┏━━
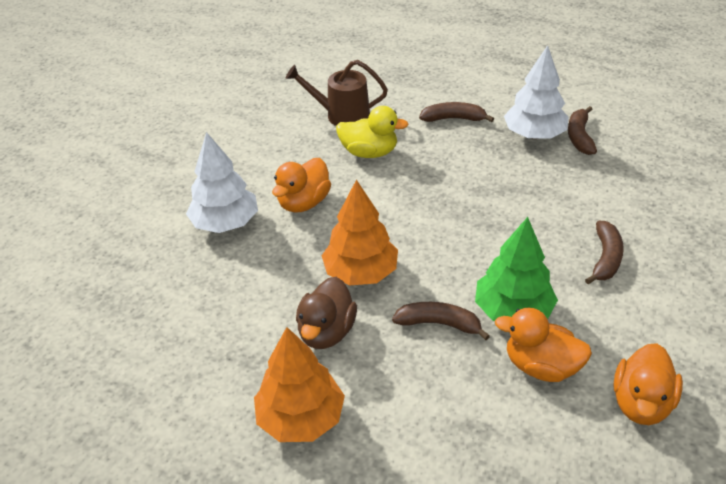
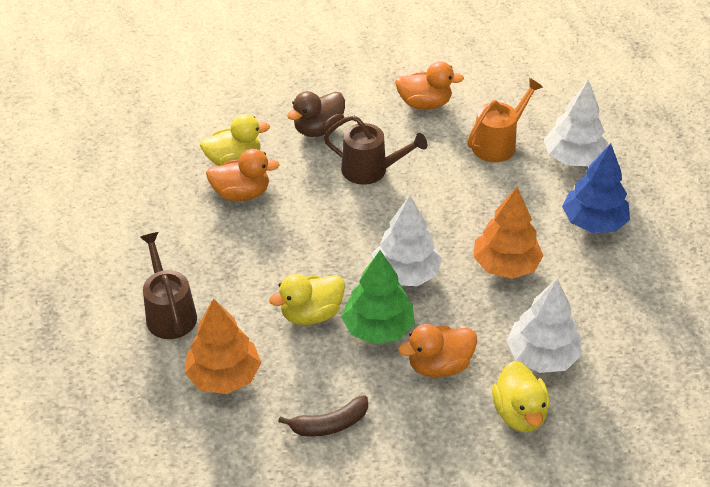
blue tree: 0 -> 1
brown banana: 4 -> 1
brown watering can: 1 -> 2
orange watering can: 0 -> 1
white tree: 2 -> 3
yellow duck: 1 -> 3

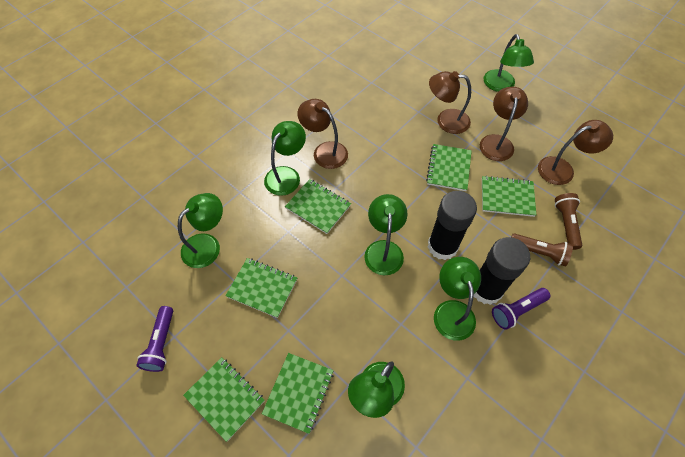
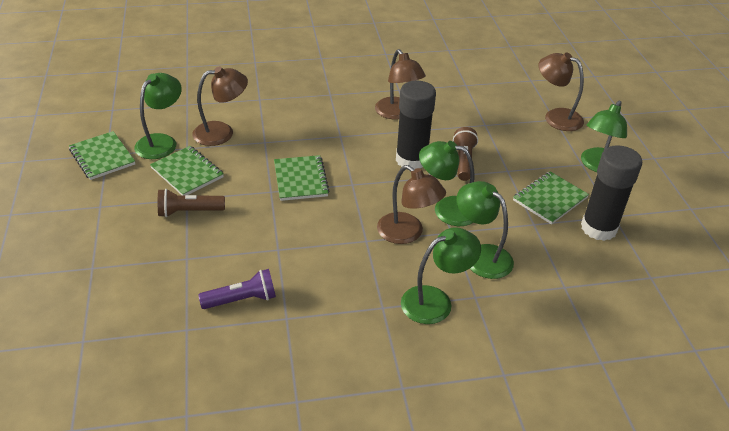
green lamp: 6 -> 5
green notebook: 6 -> 4
purple flashlight: 2 -> 1

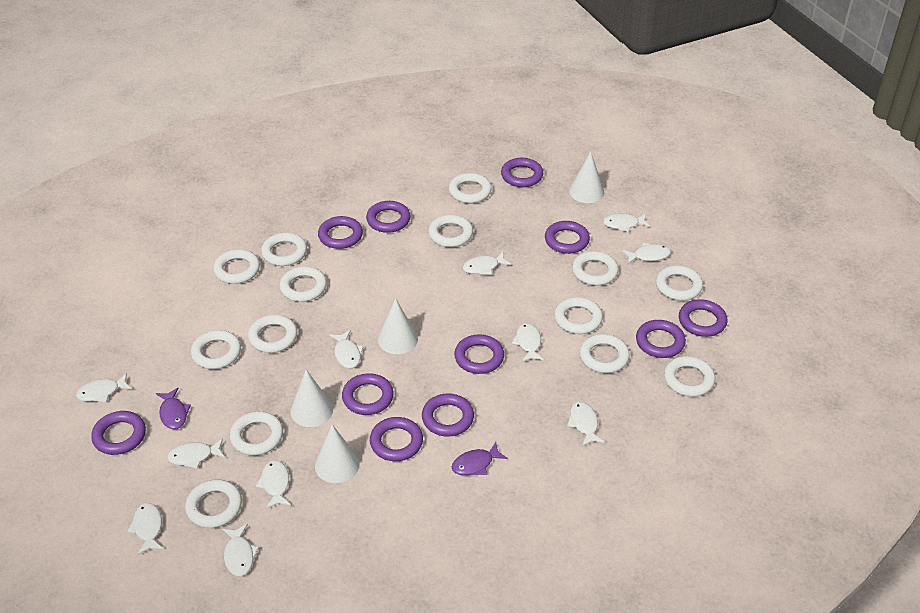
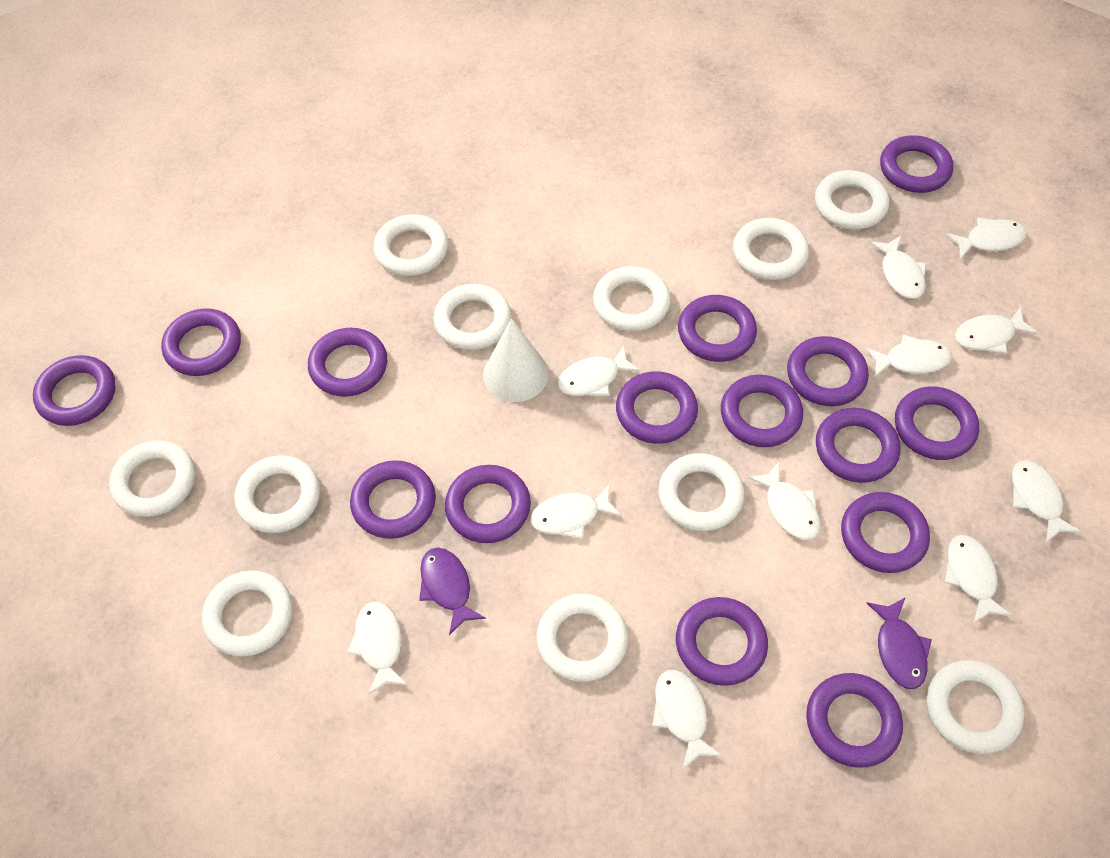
purple ring: 11 -> 15
white cone: 4 -> 1
white ring: 14 -> 11

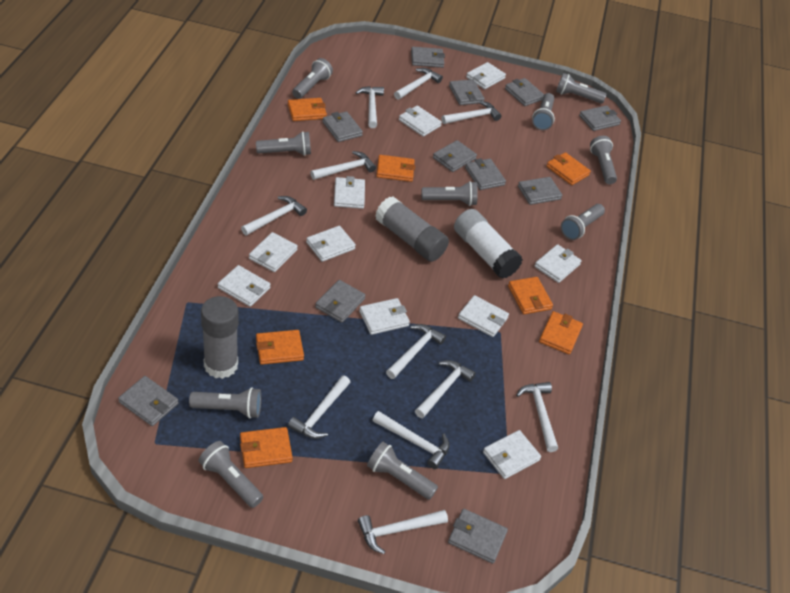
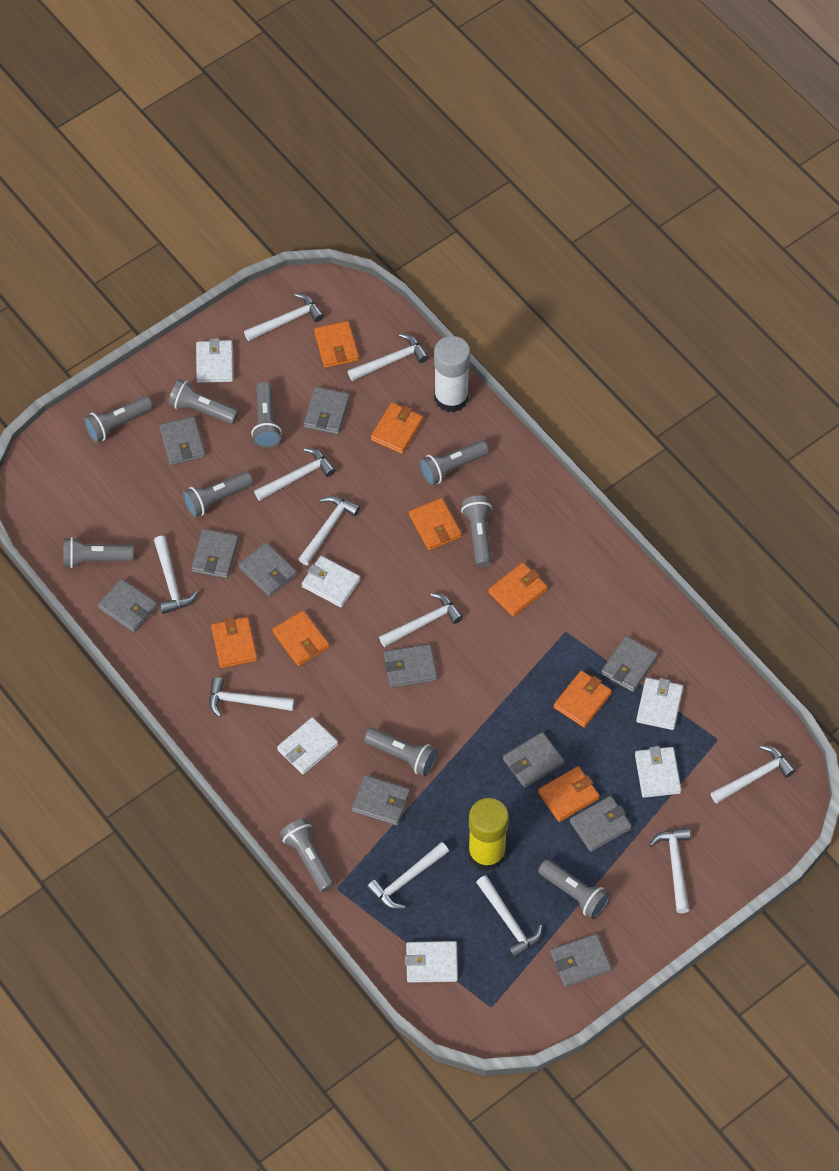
grey glue stick: 2 -> 0
orange wallet: 7 -> 8
white wallet: 10 -> 6
yellow glue stick: 0 -> 1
┗━━
__What to do__. Print the listing verbatim, images excluded.

__Result__.
blue tree: 0 -> 1
brown banana: 4 -> 1
brown watering can: 1 -> 2
orange watering can: 0 -> 1
white tree: 2 -> 3
yellow duck: 1 -> 3

green lamp: 6 -> 5
green notebook: 6 -> 4
purple flashlight: 2 -> 1

purple ring: 11 -> 15
white cone: 4 -> 1
white ring: 14 -> 11

grey glue stick: 2 -> 0
orange wallet: 7 -> 8
white wallet: 10 -> 6
yellow glue stick: 0 -> 1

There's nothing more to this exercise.